• [Required action]
Scan the entries below and extract each line with the word "VRAW" in it.

(Version difference data)
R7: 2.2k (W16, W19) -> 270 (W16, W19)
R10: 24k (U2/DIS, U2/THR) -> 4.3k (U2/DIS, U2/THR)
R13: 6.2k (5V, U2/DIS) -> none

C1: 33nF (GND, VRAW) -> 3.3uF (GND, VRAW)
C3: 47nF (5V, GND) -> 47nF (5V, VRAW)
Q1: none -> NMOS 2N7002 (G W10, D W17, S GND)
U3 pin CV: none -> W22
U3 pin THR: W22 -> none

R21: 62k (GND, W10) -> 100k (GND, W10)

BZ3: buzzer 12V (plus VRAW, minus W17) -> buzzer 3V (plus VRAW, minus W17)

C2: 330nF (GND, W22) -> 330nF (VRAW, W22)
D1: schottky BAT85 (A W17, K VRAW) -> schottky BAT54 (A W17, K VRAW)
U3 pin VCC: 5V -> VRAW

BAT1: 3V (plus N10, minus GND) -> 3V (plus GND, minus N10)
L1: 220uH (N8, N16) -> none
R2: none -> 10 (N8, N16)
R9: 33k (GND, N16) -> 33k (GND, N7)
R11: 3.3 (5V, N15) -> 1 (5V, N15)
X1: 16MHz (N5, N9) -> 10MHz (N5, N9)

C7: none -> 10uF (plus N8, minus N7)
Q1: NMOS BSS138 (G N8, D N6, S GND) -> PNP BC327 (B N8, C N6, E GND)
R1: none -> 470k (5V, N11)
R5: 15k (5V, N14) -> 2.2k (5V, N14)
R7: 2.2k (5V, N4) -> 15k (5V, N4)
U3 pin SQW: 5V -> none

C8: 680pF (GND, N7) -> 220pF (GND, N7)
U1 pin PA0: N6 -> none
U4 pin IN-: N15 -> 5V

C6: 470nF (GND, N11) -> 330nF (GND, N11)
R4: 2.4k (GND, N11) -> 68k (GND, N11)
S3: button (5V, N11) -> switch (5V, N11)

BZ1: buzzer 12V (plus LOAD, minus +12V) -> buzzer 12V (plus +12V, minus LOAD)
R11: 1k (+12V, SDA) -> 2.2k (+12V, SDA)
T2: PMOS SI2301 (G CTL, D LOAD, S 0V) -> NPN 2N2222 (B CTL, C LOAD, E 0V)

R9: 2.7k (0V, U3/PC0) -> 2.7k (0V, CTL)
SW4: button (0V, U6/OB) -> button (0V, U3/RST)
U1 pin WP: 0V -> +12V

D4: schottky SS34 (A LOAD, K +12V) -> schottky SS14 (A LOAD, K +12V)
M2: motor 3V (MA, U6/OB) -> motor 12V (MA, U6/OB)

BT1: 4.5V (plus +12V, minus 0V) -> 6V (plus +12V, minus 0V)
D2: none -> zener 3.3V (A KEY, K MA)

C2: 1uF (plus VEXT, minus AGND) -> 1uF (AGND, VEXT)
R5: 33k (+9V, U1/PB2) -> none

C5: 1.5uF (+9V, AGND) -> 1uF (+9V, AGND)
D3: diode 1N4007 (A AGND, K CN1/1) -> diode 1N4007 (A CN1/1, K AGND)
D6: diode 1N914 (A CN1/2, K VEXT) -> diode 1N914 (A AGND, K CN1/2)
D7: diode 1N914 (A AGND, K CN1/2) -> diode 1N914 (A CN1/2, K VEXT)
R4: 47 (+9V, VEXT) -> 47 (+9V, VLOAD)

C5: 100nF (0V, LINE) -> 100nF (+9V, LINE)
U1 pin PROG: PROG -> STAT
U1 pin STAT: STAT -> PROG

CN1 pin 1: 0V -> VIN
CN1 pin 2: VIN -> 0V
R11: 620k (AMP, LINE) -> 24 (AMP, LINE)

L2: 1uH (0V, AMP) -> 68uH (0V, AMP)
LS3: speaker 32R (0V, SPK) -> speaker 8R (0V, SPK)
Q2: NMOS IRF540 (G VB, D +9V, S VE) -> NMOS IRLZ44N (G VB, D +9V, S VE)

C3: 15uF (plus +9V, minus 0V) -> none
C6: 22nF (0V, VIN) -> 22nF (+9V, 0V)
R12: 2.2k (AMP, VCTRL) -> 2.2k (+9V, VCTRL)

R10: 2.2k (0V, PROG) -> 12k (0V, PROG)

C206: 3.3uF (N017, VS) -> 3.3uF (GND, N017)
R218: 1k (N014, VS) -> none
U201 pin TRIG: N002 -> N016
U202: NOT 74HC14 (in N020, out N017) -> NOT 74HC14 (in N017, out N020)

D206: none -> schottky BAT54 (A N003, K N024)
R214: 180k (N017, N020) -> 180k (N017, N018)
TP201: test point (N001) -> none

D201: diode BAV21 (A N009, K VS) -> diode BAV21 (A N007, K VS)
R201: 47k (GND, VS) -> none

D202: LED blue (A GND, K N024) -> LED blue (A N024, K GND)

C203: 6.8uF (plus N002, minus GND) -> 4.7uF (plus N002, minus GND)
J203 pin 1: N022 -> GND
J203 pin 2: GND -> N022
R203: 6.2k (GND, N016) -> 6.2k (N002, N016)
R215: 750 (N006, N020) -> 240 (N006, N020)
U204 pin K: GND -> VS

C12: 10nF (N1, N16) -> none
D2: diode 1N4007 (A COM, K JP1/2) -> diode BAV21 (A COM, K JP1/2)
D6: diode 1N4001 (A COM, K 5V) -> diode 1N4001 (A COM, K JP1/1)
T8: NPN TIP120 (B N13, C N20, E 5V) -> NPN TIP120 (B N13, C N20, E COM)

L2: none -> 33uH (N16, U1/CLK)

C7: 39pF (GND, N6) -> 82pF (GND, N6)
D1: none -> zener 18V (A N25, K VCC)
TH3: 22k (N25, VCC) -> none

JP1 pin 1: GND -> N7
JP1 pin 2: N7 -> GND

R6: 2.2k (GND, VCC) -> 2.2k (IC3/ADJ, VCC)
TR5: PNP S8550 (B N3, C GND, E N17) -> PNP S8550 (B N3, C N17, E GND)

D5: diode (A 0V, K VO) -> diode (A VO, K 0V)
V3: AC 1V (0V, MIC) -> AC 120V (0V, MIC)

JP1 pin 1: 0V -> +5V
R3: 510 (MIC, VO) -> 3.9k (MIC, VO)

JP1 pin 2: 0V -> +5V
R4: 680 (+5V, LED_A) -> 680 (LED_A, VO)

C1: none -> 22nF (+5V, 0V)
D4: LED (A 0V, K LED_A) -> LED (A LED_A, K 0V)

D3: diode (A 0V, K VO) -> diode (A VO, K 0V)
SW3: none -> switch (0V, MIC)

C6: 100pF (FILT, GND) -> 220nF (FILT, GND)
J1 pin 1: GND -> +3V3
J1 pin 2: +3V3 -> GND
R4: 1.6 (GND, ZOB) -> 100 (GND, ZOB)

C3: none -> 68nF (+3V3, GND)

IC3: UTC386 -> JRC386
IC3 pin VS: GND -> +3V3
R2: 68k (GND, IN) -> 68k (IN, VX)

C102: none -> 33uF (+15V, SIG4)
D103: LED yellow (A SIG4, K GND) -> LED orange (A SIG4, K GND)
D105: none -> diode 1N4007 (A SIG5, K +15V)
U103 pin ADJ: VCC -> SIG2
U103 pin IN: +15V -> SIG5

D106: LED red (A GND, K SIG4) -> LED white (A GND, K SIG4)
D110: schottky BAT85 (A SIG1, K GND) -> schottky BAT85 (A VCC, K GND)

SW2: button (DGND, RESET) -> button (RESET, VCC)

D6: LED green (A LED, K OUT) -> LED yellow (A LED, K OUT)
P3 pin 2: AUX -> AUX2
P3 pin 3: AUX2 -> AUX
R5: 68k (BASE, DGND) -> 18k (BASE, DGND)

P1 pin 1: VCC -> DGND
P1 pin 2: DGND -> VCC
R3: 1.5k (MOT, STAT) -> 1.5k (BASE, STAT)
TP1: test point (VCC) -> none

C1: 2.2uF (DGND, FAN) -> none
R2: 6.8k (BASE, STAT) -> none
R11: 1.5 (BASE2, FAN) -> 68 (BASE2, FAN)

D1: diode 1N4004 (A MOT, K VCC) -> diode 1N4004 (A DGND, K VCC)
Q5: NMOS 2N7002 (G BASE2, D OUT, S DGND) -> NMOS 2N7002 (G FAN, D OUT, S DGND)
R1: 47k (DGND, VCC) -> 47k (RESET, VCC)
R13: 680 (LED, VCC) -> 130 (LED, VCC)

• [Answer to the exercise]
C1: 33nF (GND, VRAW) -> 3.3uF (GND, VRAW)
C3: 47nF (5V, GND) -> 47nF (5V, VRAW)
BZ3: buzzer 12V (plus VRAW, minus W17) -> buzzer 3V (plus VRAW, minus W17)
C2: 330nF (GND, W22) -> 330nF (VRAW, W22)
D1: schottky BAT85 (A W17, K VRAW) -> schottky BAT54 (A W17, K VRAW)
U3 pin VCC: 5V -> VRAW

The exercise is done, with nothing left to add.